# EXERCISE MATERIALS:

════════

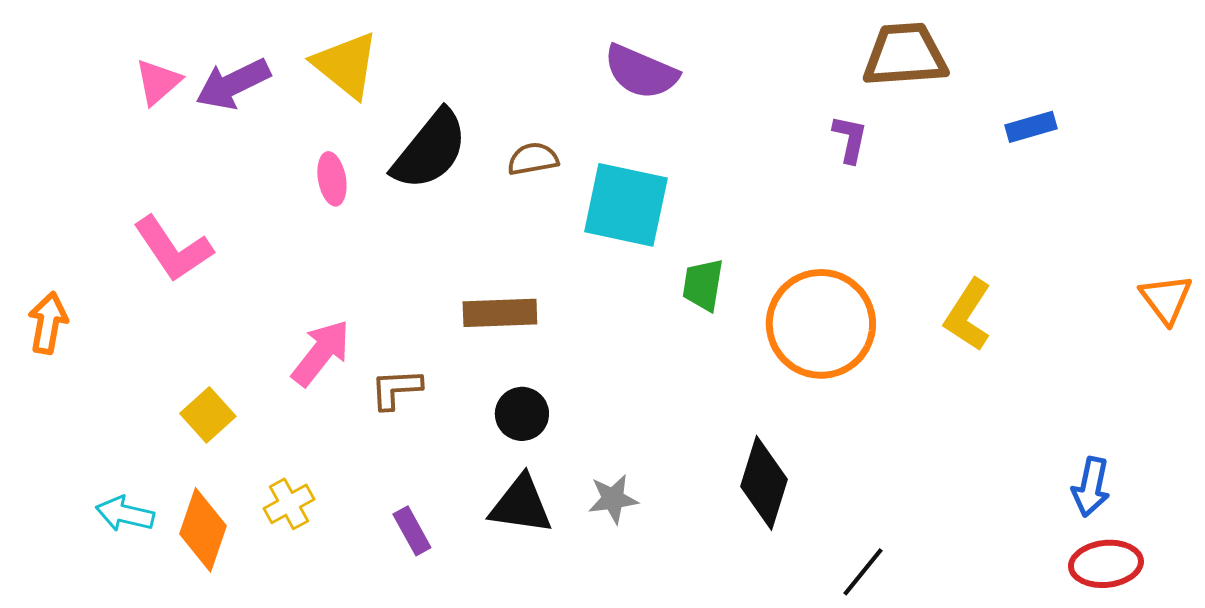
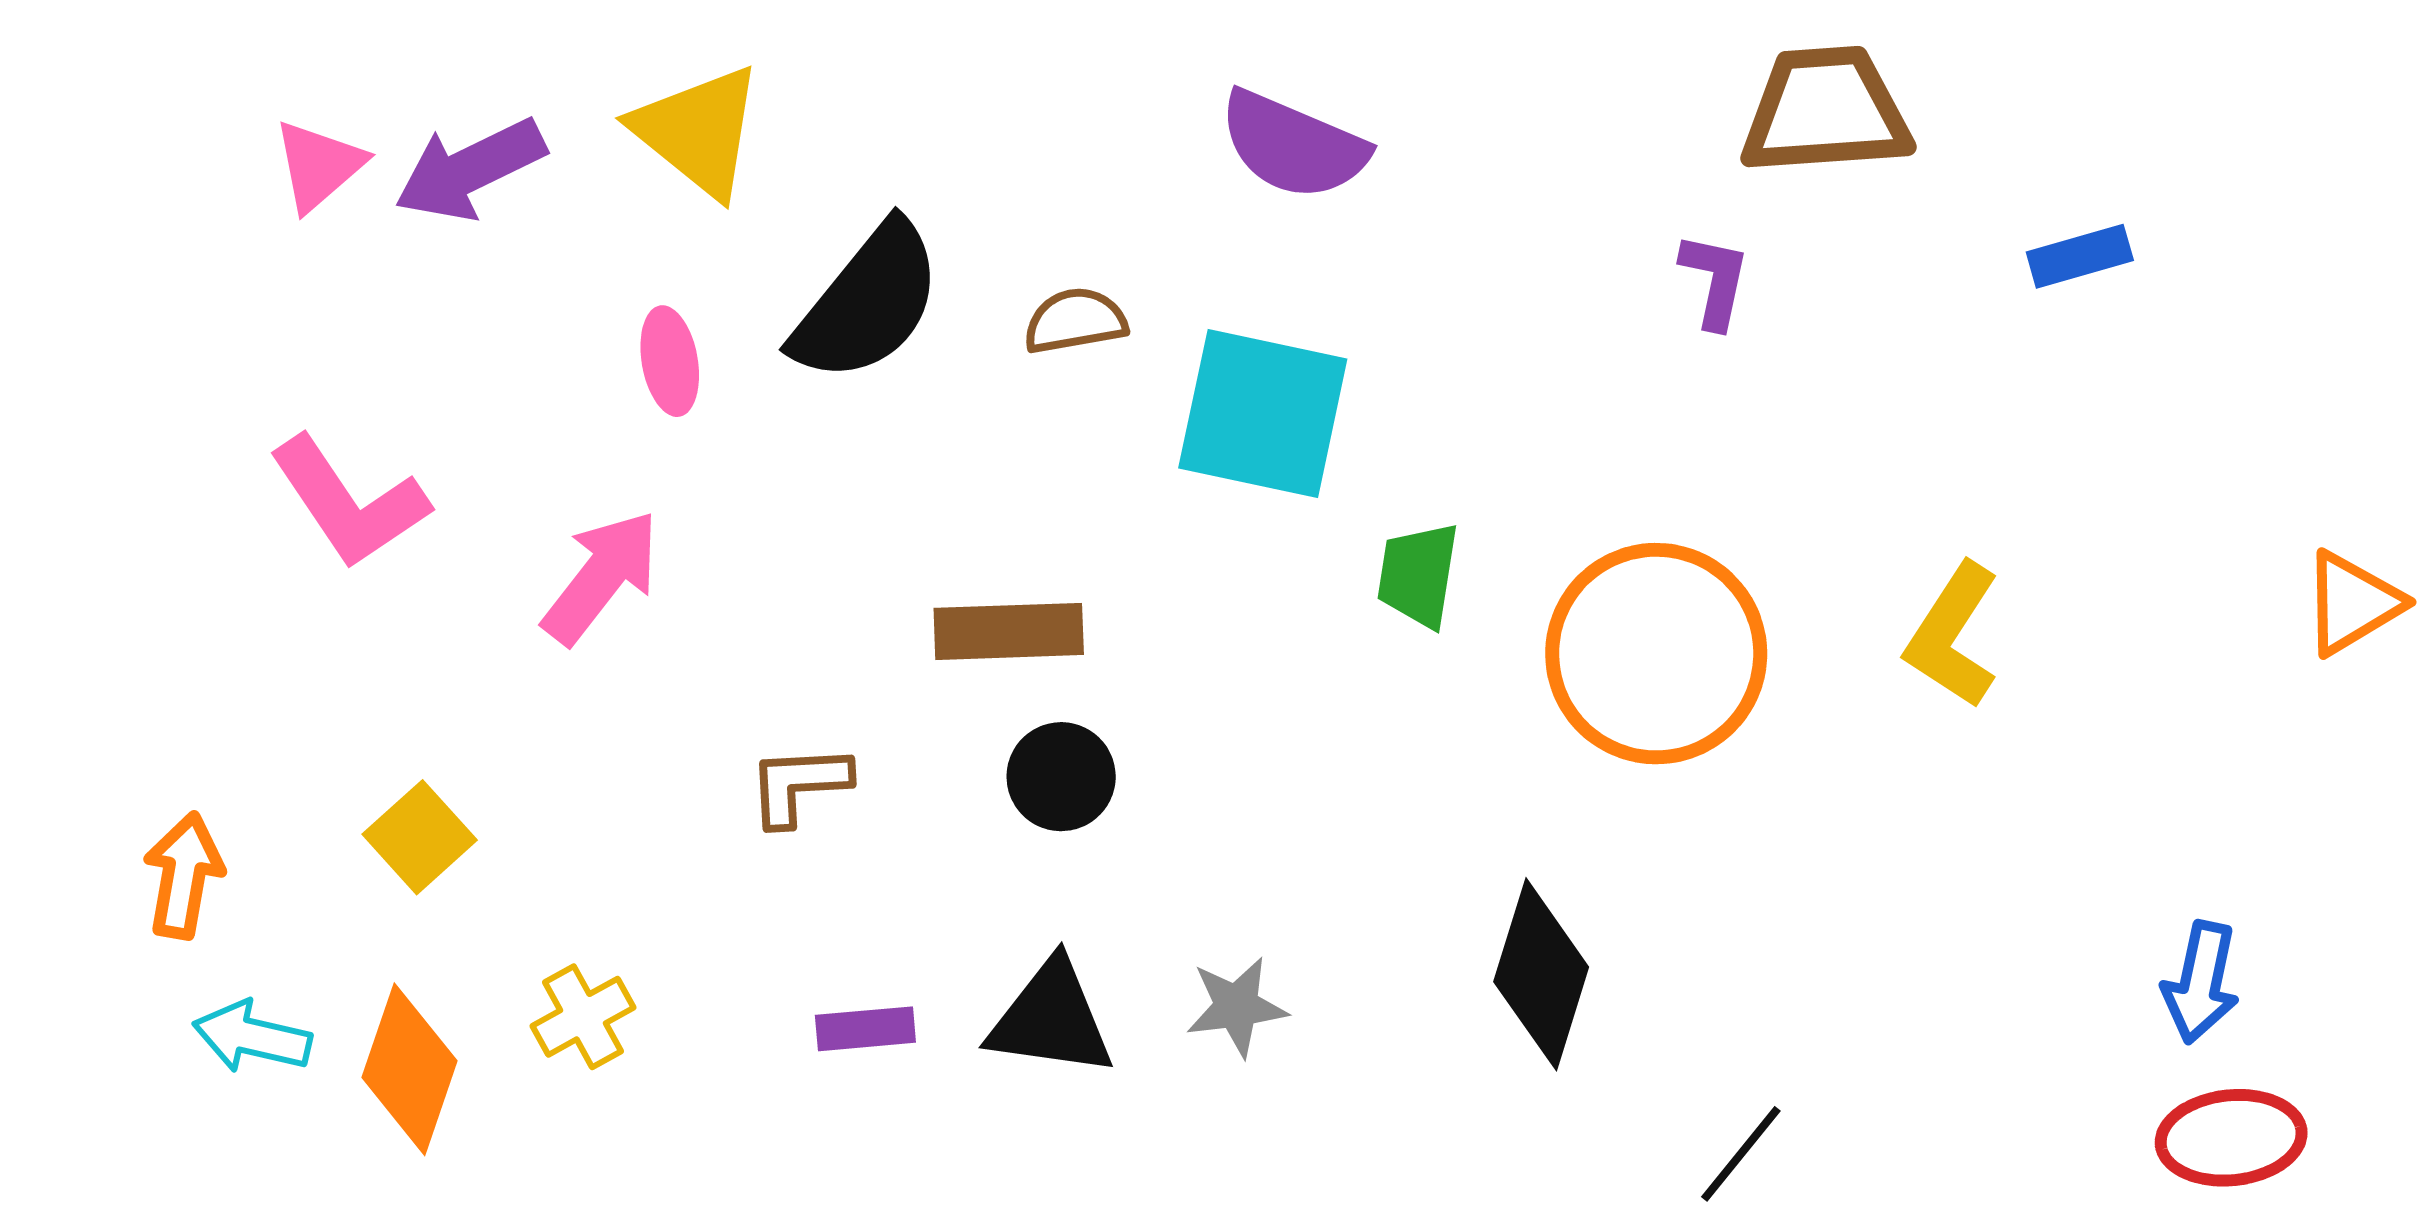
orange triangle: (1166, 299) -> (2352, 603), turned 36
orange arrow: (48, 323) -> (184, 876), moved
pink arrow: (321, 353) -> (601, 577), moved
black circle: (522, 414) -> (1061, 777), moved
purple rectangle: (412, 531) -> (865, 1029), moved, turned -66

════════

# ACTIVITY:
Above are the records. Copy every line in them holding "orange".

# EXERCISE ANSWER:
orange triangle: (1166, 299) -> (2352, 603), turned 36
orange arrow: (48, 323) -> (184, 876), moved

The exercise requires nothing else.